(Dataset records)
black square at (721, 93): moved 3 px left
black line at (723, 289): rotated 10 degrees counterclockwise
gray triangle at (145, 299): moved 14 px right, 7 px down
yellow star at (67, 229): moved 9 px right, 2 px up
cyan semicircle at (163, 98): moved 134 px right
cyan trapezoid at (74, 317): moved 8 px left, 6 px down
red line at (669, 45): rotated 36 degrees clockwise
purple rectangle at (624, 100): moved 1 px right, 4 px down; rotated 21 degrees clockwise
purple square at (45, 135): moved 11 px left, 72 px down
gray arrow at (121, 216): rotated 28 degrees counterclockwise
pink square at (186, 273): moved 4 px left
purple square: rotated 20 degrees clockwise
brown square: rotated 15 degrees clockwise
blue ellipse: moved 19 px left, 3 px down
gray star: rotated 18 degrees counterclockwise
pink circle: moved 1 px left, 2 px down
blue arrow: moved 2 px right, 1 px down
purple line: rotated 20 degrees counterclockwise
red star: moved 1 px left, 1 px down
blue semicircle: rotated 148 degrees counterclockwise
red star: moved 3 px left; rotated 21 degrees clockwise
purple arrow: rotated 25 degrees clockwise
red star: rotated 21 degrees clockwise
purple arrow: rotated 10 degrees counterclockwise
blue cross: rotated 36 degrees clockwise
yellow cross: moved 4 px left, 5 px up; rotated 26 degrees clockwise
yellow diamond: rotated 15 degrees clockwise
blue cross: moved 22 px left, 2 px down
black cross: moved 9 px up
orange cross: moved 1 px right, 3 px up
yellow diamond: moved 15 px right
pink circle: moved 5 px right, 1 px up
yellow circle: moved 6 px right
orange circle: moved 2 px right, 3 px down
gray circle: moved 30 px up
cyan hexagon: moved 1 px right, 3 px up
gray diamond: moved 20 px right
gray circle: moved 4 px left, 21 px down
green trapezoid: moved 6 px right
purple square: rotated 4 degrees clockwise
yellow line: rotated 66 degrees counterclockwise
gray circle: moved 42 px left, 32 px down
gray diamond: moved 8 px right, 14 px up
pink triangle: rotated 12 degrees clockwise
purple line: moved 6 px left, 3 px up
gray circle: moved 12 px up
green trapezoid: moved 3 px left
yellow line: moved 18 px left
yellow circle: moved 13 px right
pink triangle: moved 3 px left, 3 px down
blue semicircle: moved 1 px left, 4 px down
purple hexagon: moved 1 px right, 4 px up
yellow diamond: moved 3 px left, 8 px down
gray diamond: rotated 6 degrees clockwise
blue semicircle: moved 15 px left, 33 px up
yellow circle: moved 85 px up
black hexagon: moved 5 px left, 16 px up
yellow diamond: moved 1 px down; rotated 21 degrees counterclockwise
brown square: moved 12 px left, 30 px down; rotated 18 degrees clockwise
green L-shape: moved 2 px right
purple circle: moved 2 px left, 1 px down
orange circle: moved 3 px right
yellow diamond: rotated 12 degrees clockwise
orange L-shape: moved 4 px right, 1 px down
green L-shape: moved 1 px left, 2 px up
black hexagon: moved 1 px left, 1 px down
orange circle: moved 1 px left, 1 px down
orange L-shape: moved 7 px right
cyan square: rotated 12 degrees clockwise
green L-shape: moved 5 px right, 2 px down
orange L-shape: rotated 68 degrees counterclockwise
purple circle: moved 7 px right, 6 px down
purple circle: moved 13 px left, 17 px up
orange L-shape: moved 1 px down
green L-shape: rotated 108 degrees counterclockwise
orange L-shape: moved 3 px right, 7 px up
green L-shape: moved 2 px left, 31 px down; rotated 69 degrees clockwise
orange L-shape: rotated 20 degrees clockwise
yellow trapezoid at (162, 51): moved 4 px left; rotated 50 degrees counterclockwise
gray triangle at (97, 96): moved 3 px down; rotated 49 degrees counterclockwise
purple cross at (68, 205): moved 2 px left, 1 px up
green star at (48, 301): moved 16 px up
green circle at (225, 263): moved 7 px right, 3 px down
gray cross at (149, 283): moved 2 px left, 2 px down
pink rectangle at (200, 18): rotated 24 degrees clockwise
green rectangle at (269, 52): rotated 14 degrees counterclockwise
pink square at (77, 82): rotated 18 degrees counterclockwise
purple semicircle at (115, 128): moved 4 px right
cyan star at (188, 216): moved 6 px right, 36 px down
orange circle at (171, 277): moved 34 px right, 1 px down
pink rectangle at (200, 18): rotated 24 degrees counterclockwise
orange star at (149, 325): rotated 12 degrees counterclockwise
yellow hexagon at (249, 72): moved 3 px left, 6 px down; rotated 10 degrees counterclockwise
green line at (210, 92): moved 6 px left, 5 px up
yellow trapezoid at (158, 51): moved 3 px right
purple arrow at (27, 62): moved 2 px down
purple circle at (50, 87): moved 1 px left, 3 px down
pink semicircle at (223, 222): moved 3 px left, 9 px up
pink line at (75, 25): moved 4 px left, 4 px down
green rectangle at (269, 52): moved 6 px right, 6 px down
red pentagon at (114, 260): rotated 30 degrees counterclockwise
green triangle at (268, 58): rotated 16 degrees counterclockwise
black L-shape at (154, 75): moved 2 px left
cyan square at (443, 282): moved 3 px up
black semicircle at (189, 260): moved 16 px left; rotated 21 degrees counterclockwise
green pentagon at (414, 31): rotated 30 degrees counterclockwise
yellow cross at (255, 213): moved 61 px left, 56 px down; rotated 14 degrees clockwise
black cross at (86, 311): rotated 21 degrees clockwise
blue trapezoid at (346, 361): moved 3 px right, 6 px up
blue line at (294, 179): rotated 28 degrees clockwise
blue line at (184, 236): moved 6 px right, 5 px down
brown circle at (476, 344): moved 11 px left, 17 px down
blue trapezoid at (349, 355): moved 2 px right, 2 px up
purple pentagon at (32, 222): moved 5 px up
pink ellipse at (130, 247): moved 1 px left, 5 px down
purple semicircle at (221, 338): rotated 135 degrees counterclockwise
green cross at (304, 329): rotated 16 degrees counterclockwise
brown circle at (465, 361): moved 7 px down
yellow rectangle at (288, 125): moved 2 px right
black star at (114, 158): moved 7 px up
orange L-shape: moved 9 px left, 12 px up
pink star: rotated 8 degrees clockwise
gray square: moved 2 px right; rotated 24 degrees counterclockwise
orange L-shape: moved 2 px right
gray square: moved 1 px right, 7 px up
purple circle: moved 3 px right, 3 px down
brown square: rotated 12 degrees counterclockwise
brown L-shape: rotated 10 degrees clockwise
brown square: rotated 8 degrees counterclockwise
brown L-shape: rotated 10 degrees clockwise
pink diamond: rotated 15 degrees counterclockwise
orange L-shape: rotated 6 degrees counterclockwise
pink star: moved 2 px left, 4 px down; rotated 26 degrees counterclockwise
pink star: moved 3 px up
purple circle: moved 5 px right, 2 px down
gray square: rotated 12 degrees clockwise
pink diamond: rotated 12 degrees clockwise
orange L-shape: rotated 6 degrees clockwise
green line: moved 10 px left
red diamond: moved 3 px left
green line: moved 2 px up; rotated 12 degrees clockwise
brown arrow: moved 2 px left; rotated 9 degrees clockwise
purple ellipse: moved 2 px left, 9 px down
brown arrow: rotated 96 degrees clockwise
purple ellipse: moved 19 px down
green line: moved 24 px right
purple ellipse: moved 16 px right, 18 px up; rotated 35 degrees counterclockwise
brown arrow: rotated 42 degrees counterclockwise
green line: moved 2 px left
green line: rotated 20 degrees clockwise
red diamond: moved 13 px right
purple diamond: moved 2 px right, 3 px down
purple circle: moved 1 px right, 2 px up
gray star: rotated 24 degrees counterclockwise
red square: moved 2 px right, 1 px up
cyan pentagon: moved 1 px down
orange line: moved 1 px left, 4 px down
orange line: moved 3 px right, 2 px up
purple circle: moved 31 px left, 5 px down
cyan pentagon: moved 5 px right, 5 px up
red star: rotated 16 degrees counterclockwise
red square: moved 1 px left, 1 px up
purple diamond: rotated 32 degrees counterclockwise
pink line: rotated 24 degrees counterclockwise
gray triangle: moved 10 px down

### PROBLEM
Rewrite the stretch from the start of the records through the line containing "red star: rotated 21 degrees clockwise", changing every "semicircle" to "half-circle" and leaving all else as it is.

### FULL SOLUTION
black square at (721, 93): moved 3 px left
black line at (723, 289): rotated 10 degrees counterclockwise
gray triangle at (145, 299): moved 14 px right, 7 px down
yellow star at (67, 229): moved 9 px right, 2 px up
cyan half-circle at (163, 98): moved 134 px right
cyan trapezoid at (74, 317): moved 8 px left, 6 px down
red line at (669, 45): rotated 36 degrees clockwise
purple rectangle at (624, 100): moved 1 px right, 4 px down; rotated 21 degrees clockwise
purple square at (45, 135): moved 11 px left, 72 px down
gray arrow at (121, 216): rotated 28 degrees counterclockwise
pink square at (186, 273): moved 4 px left
purple square: rotated 20 degrees clockwise
brown square: rotated 15 degrees clockwise
blue ellipse: moved 19 px left, 3 px down
gray star: rotated 18 degrees counterclockwise
pink circle: moved 1 px left, 2 px down
blue arrow: moved 2 px right, 1 px down
purple line: rotated 20 degrees counterclockwise
red star: moved 1 px left, 1 px down
blue half-circle: rotated 148 degrees counterclockwise
red star: moved 3 px left; rotated 21 degrees clockwise
purple arrow: rotated 25 degrees clockwise
red star: rotated 21 degrees clockwise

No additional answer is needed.